** RECORDS FOR PROCESSING follows **

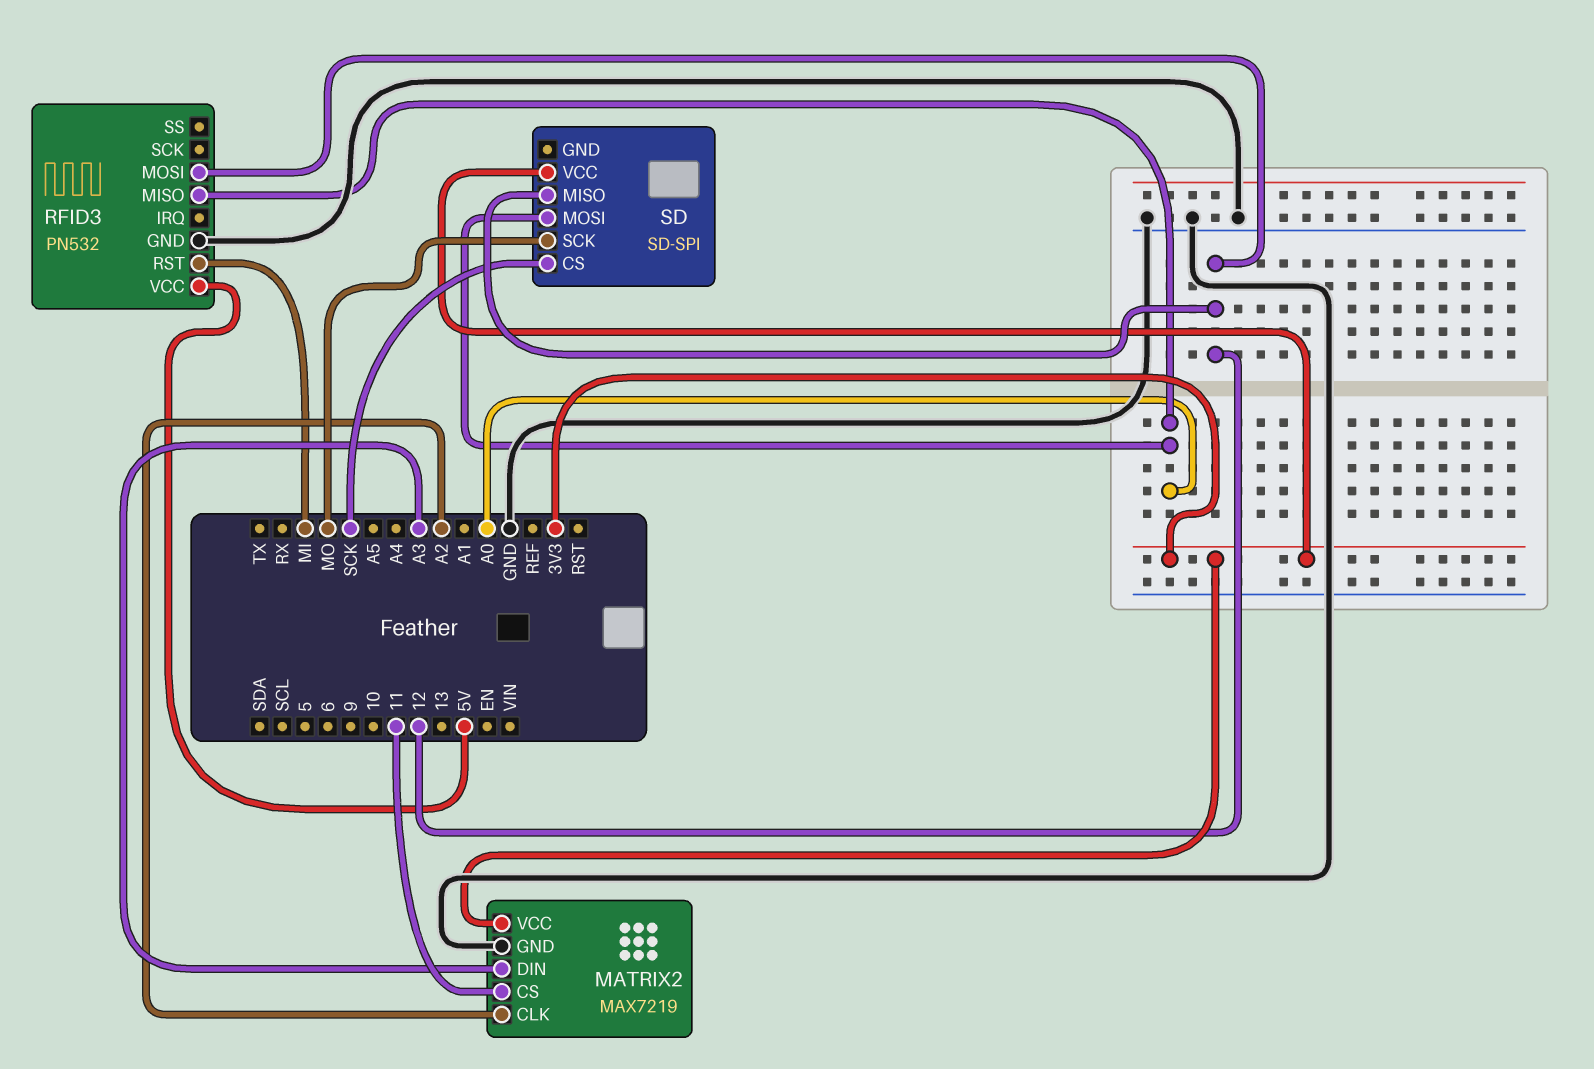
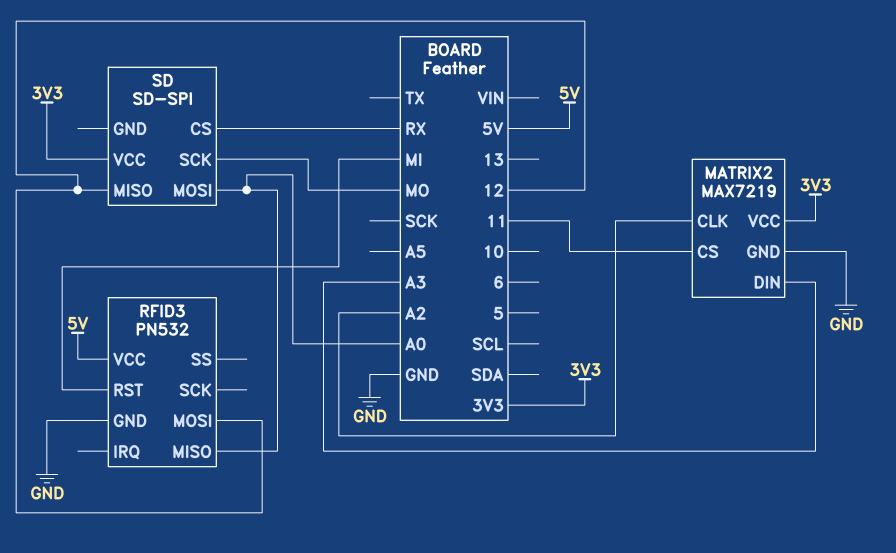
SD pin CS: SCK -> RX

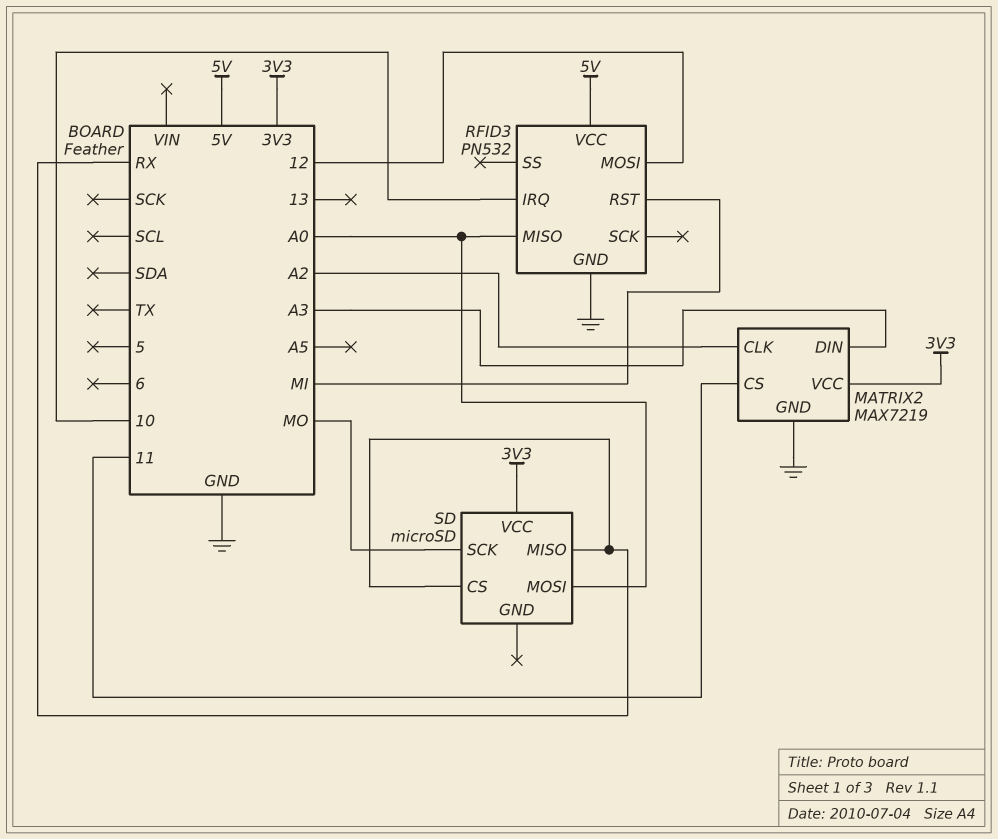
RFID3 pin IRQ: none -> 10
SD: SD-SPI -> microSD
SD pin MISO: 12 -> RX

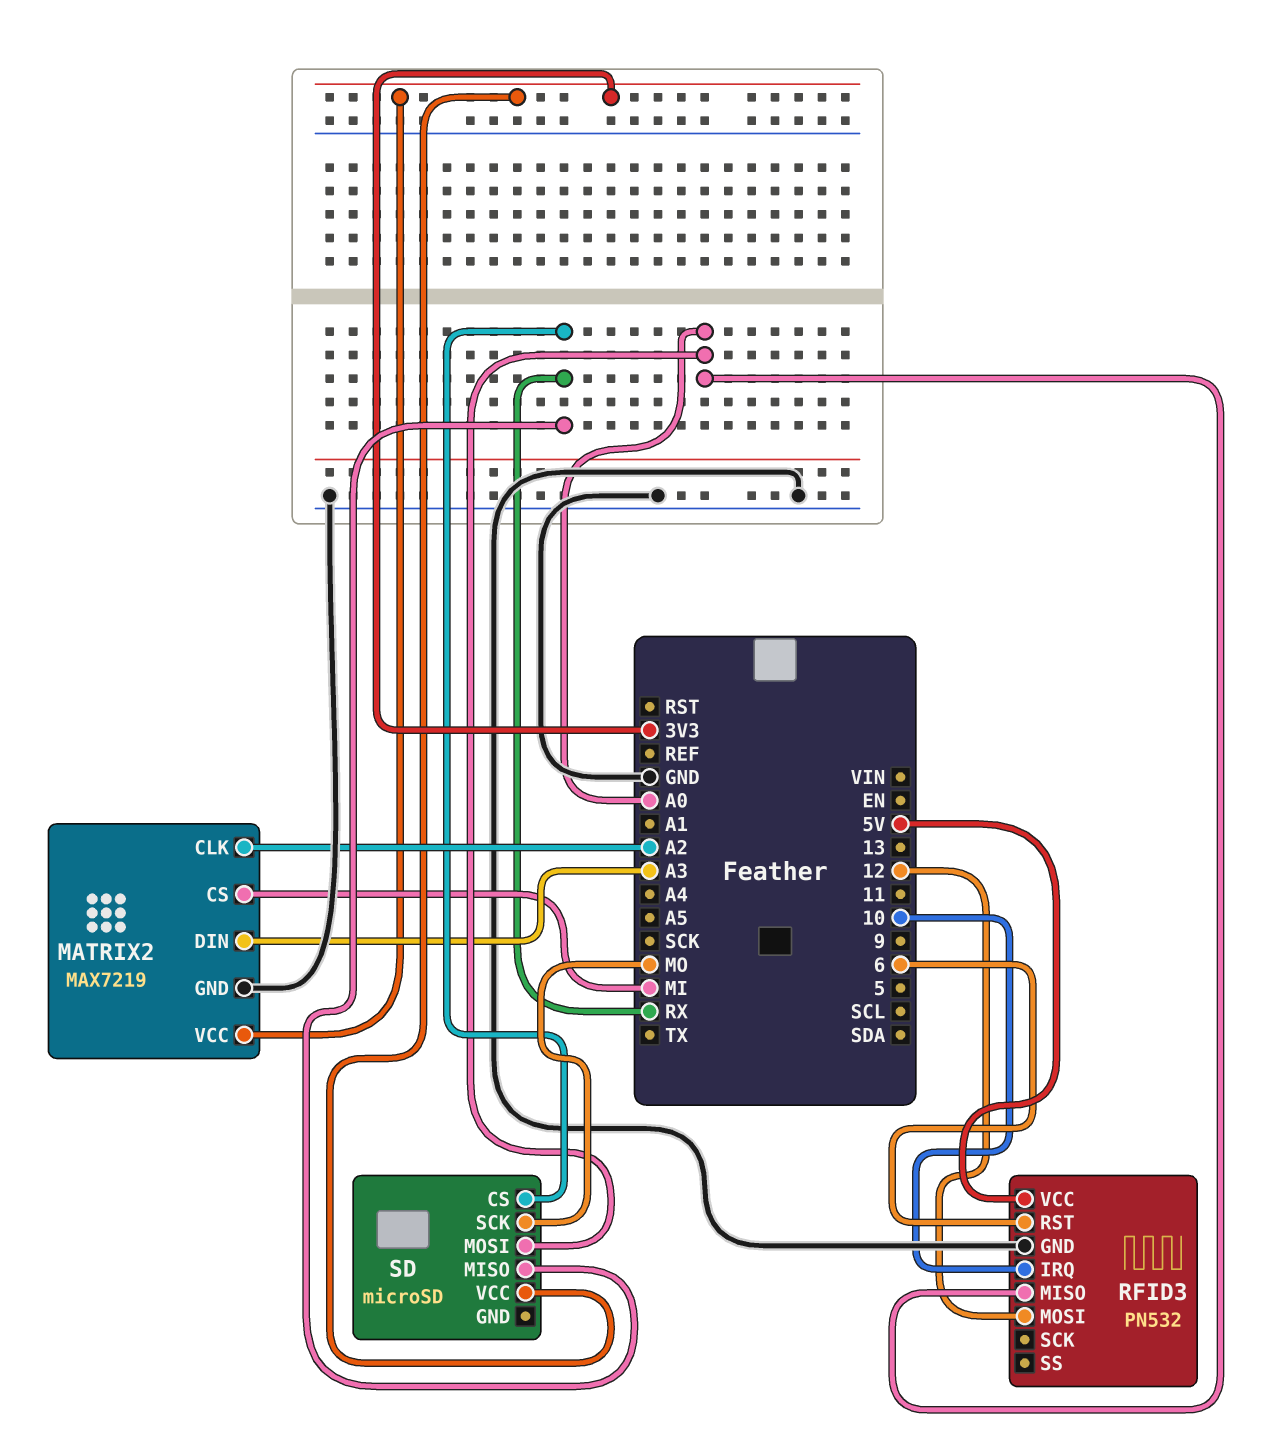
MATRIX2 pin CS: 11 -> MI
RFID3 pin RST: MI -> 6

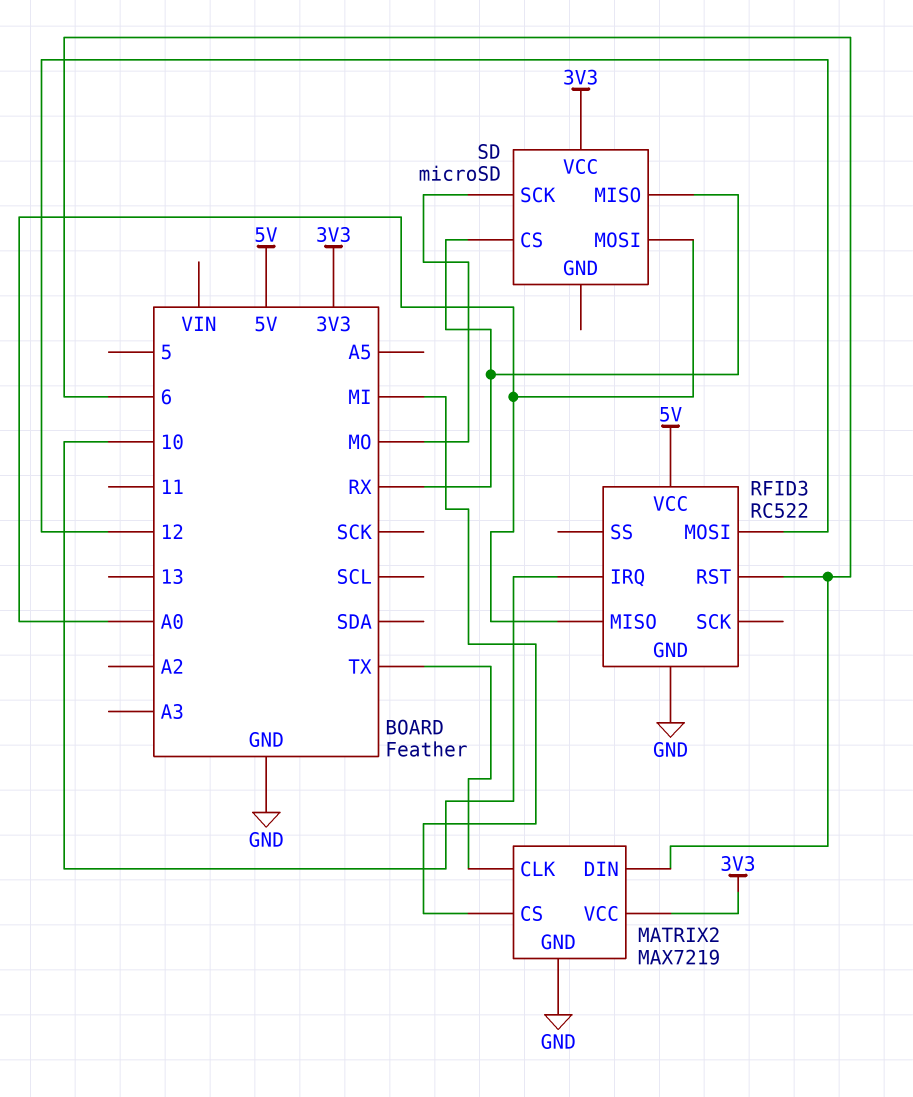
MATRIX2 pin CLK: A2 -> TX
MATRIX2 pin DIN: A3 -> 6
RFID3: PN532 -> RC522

** End of RECORDS FOR PROCESSING **
** RECORDS FOR PROCESSING follows **

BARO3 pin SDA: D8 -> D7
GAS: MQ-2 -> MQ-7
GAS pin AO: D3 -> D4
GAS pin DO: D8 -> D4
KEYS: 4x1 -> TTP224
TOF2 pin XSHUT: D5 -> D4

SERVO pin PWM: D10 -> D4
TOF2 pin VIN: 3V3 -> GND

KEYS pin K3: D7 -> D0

** End of RECORDS FOR PROCESSING **

**REQUIRED WORK**
Proceeding from the line containing "TOF2 pin XSHUT: D5 -> D4" through the line containing "KEYS pin K3: D7 -> D0", transcribe the lines above exactly, both end lines included.

**RESULT OF THE TASK**
TOF2 pin XSHUT: D5 -> D4

SERVO pin PWM: D10 -> D4
TOF2 pin VIN: 3V3 -> GND

KEYS pin K3: D7 -> D0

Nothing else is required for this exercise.